[Data excerpts]

** begin **

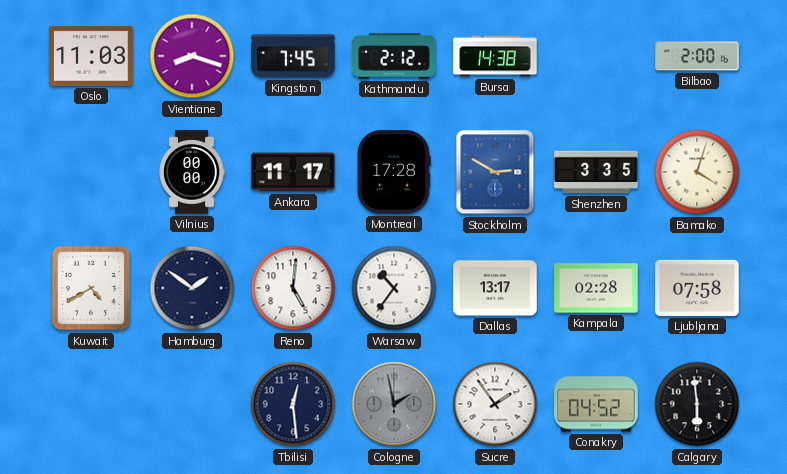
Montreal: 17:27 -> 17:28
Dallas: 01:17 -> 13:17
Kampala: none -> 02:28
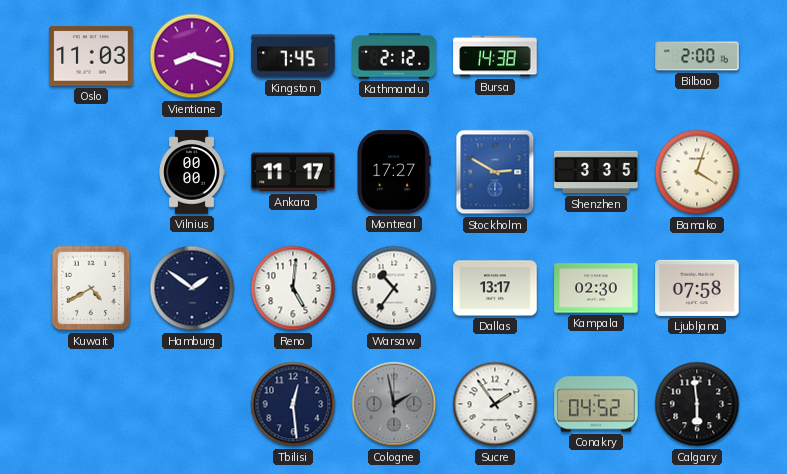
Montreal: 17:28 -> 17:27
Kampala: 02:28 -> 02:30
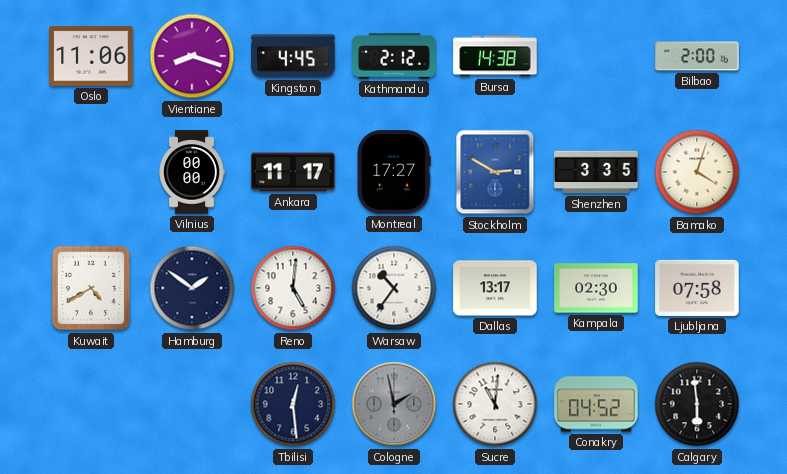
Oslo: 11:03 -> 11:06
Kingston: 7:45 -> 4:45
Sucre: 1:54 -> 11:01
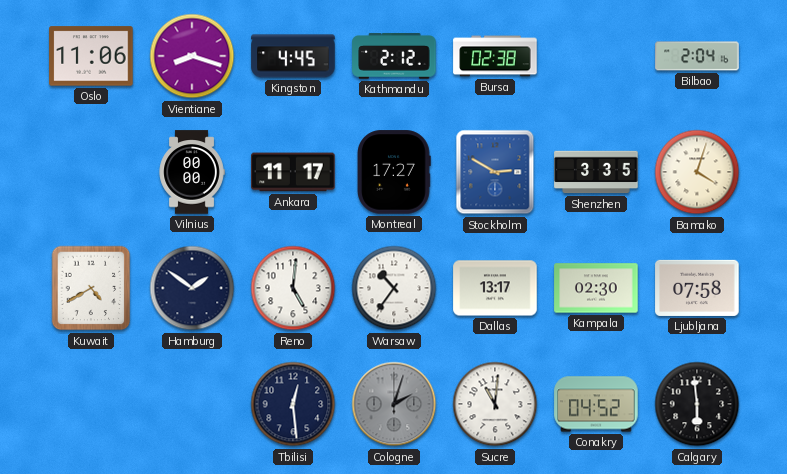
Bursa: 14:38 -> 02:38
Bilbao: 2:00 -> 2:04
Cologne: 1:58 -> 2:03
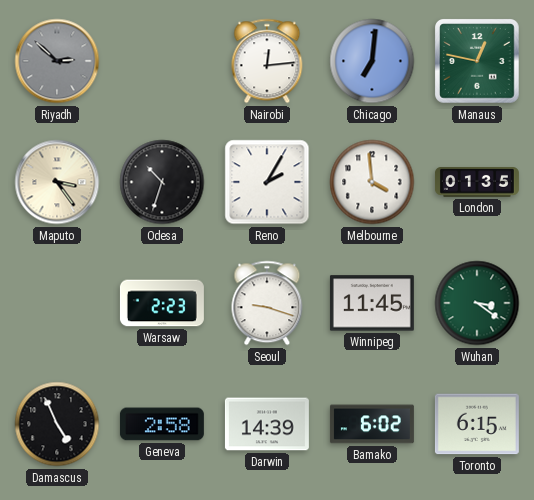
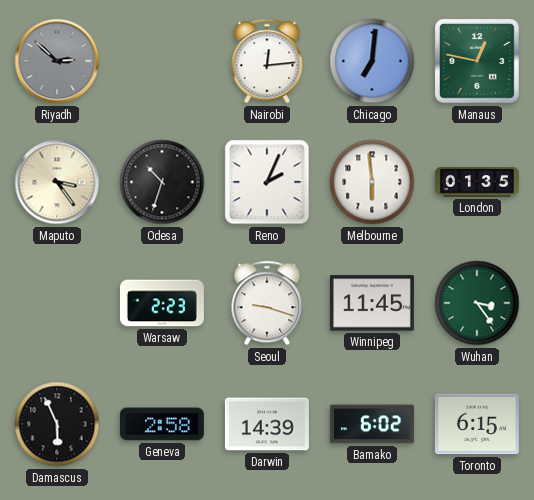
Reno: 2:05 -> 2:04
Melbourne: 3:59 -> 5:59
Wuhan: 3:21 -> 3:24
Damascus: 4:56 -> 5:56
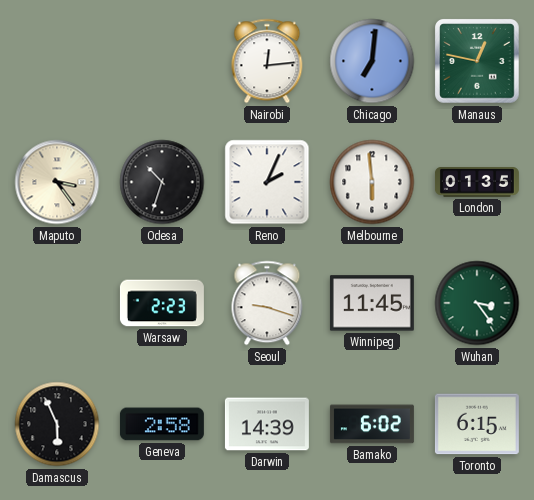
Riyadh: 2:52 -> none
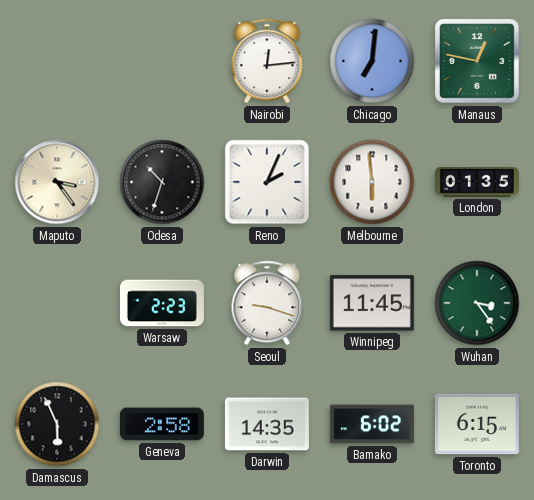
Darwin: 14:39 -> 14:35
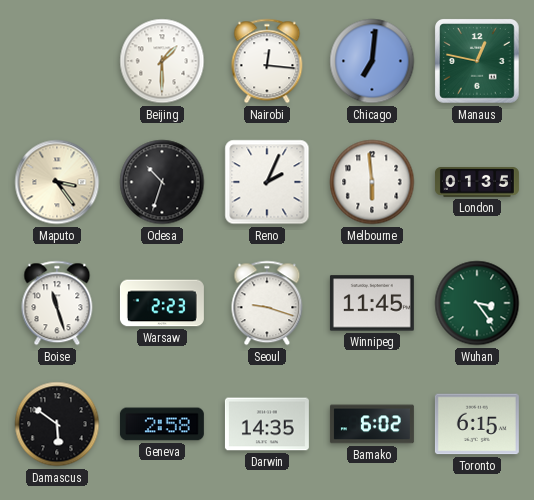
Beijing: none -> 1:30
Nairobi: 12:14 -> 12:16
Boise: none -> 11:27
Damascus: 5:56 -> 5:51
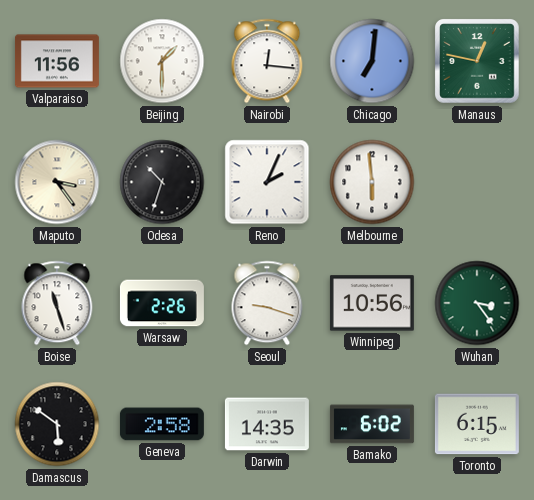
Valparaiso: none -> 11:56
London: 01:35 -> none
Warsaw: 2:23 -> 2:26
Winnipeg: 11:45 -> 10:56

** end **

Pull out every line of the items above that contains the word "none", copying each one in full.

Kampala: none -> 02:28
Riyadh: 2:52 -> none
Beijing: none -> 1:30
Boise: none -> 11:27
Valparaiso: none -> 11:56
London: 01:35 -> none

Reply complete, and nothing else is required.